■ **Task inputs**:
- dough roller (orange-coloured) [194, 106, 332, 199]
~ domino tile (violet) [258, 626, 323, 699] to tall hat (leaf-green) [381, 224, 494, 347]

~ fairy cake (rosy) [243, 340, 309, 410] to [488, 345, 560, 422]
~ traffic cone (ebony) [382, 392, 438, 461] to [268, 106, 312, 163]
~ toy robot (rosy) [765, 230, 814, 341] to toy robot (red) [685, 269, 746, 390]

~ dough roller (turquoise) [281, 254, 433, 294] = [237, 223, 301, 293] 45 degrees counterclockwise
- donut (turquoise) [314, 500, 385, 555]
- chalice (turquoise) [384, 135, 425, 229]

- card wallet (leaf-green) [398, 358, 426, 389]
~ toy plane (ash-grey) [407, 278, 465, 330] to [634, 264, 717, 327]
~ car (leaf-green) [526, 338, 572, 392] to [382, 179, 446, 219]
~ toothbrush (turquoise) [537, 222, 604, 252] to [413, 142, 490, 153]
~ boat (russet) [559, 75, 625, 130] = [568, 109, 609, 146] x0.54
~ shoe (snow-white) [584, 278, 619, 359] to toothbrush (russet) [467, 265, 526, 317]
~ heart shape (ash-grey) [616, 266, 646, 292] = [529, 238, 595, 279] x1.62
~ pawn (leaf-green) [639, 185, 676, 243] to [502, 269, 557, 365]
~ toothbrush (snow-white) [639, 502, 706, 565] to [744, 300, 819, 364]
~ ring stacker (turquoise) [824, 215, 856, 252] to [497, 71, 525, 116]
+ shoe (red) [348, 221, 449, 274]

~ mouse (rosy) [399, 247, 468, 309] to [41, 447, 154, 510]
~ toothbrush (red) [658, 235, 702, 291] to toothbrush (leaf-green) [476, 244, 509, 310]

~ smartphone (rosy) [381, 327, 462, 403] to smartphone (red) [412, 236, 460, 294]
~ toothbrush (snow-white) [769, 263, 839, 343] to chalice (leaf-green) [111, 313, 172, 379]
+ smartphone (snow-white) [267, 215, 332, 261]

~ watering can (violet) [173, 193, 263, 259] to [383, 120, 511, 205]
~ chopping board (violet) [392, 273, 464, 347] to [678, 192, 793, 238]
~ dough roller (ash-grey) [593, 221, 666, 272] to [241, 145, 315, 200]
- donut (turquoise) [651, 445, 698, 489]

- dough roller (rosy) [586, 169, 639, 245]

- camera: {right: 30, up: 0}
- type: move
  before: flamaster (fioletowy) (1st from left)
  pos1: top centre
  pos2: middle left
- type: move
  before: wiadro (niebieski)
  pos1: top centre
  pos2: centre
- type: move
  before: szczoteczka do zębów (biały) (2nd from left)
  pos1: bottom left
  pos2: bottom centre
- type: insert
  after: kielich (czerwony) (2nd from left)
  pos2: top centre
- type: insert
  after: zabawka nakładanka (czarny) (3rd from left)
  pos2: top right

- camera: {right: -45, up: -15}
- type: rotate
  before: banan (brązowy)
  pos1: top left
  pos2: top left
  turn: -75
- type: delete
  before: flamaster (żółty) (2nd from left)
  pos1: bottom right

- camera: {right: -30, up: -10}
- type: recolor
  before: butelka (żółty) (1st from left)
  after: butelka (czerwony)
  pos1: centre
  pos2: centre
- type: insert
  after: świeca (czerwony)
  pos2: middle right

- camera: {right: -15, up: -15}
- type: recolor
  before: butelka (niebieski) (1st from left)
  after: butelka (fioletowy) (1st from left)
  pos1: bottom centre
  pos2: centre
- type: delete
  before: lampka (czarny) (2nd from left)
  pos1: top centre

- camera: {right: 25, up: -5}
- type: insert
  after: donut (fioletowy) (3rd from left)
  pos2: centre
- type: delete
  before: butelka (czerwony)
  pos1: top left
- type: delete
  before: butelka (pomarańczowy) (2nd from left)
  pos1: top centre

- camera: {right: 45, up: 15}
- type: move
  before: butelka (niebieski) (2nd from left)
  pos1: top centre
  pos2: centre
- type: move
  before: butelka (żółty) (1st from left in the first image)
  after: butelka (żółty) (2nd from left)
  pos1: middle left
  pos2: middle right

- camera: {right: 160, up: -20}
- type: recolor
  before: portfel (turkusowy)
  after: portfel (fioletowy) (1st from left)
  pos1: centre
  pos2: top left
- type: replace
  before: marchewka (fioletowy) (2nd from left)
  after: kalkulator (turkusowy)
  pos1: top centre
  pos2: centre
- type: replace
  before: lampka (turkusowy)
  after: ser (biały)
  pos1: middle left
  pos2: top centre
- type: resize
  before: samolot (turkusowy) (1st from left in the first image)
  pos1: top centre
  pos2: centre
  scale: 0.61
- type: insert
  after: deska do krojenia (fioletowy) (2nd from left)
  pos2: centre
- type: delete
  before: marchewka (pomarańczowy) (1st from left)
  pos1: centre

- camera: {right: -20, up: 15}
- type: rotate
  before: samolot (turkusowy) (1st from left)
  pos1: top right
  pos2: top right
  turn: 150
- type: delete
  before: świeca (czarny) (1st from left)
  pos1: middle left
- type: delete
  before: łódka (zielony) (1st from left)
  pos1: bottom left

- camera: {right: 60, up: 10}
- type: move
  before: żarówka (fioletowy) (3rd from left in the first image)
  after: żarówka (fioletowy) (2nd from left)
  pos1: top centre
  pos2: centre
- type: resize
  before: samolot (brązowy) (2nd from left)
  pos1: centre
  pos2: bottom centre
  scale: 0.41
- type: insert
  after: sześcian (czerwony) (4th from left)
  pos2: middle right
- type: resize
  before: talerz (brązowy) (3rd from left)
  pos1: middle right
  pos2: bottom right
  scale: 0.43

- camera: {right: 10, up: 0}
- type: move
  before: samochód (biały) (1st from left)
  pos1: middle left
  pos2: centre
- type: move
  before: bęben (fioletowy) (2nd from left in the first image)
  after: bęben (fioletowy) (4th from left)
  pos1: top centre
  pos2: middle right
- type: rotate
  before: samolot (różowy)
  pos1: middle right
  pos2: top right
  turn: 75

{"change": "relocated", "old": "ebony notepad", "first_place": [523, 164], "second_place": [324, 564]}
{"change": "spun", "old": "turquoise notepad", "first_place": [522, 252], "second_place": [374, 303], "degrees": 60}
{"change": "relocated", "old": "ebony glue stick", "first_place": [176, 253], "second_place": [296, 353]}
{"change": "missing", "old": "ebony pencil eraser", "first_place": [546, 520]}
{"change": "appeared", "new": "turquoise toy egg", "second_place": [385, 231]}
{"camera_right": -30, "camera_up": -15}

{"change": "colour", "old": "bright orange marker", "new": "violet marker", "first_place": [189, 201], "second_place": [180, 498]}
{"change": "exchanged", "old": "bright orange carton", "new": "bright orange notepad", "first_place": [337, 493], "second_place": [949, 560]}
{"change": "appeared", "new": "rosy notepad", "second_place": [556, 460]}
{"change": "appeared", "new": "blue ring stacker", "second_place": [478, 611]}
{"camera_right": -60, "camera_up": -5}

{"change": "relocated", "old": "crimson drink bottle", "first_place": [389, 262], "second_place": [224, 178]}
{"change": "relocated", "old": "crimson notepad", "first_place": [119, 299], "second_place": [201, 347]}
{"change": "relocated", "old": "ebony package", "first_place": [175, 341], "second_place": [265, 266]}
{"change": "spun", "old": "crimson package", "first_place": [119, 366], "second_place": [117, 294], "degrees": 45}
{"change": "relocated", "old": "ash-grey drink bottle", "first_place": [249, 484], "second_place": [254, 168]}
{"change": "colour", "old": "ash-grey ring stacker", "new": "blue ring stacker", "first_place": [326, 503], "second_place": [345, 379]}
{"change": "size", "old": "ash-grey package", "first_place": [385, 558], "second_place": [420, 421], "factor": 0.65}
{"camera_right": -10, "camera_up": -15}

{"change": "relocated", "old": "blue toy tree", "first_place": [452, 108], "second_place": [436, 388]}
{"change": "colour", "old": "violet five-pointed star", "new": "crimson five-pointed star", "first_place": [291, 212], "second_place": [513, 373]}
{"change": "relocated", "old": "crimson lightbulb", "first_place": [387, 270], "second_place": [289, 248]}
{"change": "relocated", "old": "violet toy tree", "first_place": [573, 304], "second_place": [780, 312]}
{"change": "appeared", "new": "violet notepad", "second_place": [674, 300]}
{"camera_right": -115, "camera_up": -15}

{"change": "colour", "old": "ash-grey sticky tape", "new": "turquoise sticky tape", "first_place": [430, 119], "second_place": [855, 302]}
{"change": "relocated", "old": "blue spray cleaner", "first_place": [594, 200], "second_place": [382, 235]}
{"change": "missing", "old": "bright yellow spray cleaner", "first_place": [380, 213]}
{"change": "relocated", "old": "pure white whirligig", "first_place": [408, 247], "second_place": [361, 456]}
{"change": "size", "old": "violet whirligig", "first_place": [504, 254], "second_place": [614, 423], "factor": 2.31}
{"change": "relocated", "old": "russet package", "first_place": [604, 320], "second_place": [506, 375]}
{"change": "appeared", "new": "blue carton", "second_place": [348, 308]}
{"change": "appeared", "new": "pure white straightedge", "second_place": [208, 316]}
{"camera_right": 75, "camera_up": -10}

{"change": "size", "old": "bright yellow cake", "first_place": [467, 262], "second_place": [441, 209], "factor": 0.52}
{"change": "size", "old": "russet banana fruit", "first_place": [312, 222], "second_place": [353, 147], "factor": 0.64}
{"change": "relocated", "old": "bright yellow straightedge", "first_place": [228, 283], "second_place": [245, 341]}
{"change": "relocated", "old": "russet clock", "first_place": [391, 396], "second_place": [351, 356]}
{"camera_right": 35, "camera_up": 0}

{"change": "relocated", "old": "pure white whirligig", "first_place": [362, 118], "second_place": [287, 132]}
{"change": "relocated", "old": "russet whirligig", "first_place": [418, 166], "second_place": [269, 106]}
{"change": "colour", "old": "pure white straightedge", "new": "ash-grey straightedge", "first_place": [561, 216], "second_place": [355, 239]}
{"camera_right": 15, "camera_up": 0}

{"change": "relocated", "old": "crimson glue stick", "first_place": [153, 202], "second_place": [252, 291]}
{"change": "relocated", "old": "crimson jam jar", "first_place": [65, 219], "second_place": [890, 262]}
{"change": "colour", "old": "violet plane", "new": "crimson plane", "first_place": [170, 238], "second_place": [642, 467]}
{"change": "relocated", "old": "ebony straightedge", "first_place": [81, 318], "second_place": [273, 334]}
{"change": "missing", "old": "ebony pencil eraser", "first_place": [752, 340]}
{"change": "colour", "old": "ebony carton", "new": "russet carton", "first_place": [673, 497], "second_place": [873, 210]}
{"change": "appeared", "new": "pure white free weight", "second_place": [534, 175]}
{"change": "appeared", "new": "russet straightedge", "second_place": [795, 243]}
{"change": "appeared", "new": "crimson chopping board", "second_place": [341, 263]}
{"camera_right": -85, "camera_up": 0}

■ **Required work**:
Out of the data above, transcribe exactly and only the lines starting with the line that has "before: flamaster (fioletowy)" and going on through the line that has "after: zabawka nakładanka", both included.

■ **Written solution**:
  before: flamaster (fioletowy) (1st from left)
  pos1: top centre
  pos2: middle left
- type: move
  before: wiadro (niebieski)
  pos1: top centre
  pos2: centre
- type: move
  before: szczoteczka do zębów (biały) (2nd from left)
  pos1: bottom left
  pos2: bottom centre
- type: insert
  after: kielich (czerwony) (2nd from left)
  pos2: top centre
- type: insert
  after: zabawka nakładanka (czarny) (3rd from left)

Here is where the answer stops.